TO BE DONE> List each line of the entries that contains the string "semicircle". Case counts.

DATA FOR THIS EXERCISE>

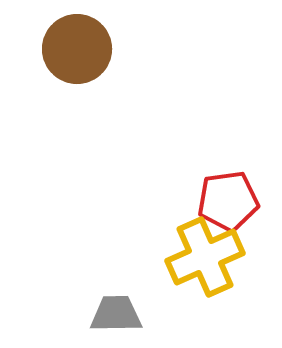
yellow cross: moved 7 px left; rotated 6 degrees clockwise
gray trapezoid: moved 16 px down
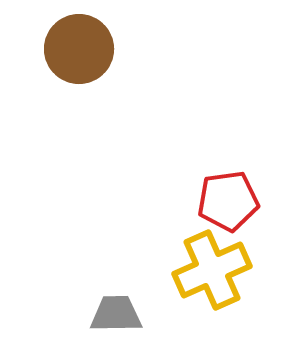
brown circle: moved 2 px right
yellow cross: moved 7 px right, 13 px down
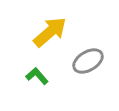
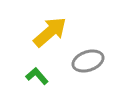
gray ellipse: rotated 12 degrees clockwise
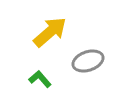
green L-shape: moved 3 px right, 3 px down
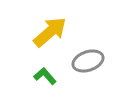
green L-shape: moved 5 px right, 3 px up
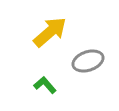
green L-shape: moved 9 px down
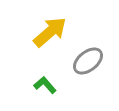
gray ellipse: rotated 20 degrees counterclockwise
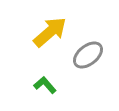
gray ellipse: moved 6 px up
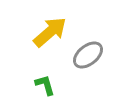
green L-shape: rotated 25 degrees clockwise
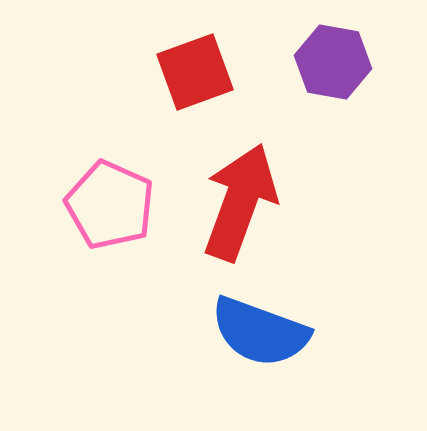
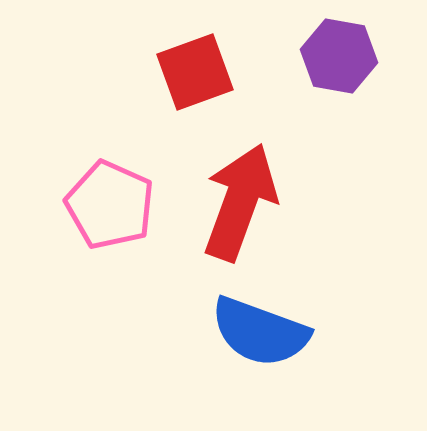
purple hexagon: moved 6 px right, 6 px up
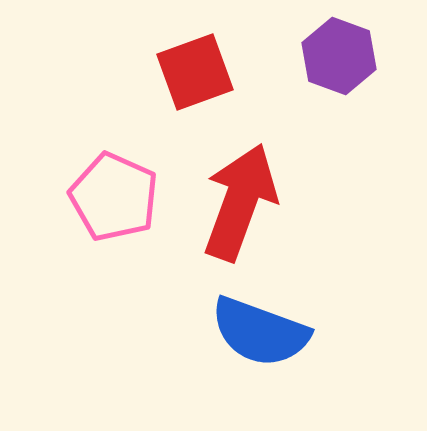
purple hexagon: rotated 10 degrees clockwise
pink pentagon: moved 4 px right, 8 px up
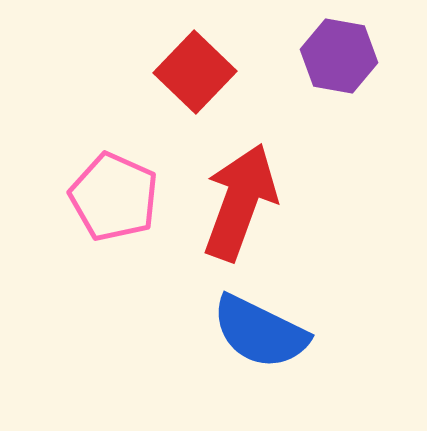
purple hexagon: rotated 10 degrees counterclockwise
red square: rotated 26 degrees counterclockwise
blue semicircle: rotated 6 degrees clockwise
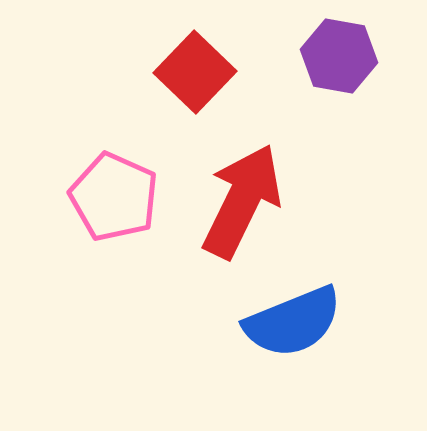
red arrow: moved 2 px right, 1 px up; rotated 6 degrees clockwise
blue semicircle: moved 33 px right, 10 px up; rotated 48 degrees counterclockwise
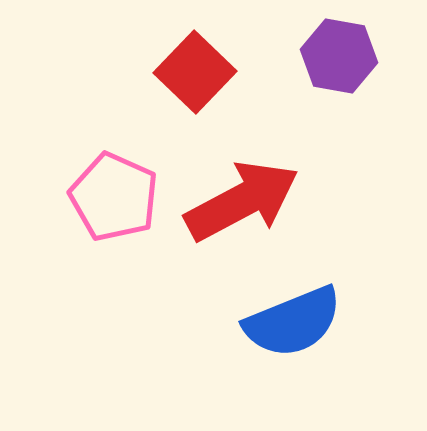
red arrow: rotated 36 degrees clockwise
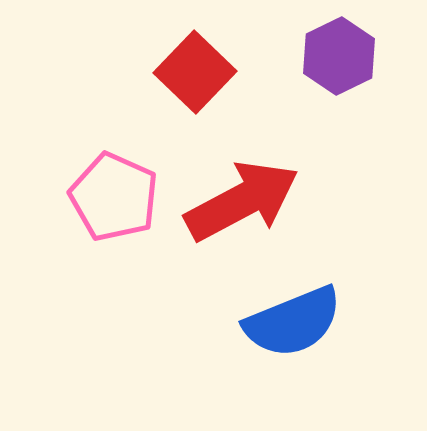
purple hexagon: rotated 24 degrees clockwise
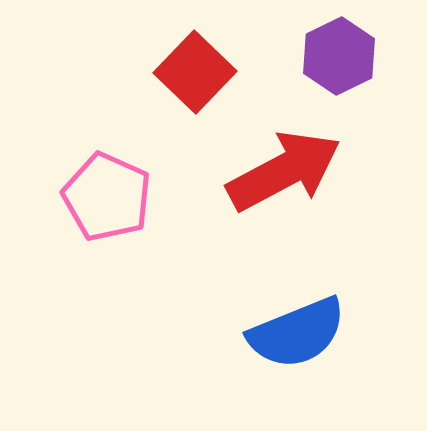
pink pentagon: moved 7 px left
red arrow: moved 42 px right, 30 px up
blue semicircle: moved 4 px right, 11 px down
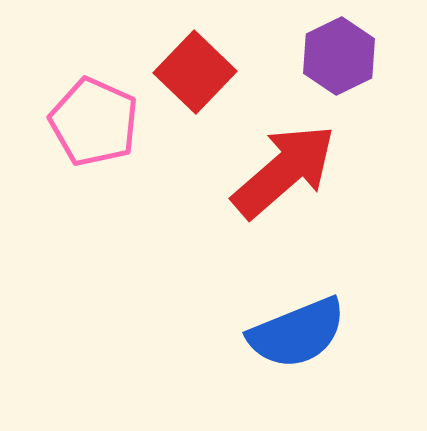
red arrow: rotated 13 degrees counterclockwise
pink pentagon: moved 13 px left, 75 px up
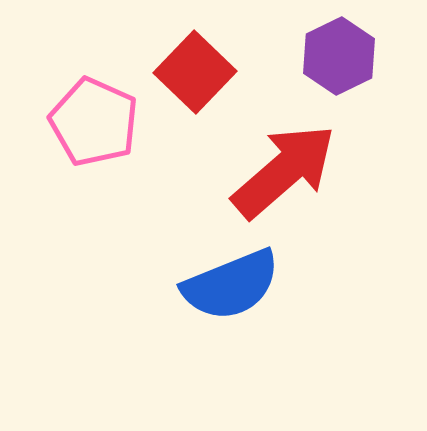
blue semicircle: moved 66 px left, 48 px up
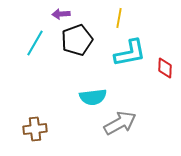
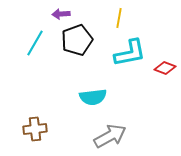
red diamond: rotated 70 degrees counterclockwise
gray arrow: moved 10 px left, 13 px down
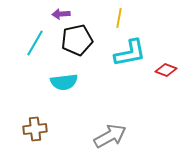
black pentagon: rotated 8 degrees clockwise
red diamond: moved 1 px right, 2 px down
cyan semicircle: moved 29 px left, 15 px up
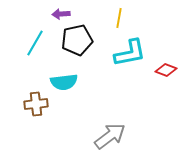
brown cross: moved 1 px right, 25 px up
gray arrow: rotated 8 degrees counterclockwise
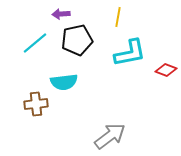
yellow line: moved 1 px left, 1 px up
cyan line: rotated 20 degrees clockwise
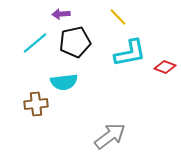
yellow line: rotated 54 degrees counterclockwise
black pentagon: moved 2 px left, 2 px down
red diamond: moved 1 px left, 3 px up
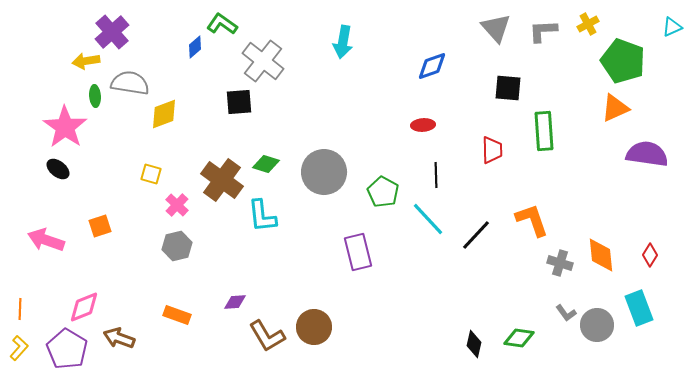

ANSWER TO THE EXERCISE>
blue semicircle: rotated 6 degrees clockwise
blue semicircle: moved 33 px right, 10 px up; rotated 48 degrees counterclockwise
blue semicircle: moved 4 px right, 11 px down
blue semicircle: moved 66 px left, 48 px up
cyan semicircle: moved 29 px left, 15 px up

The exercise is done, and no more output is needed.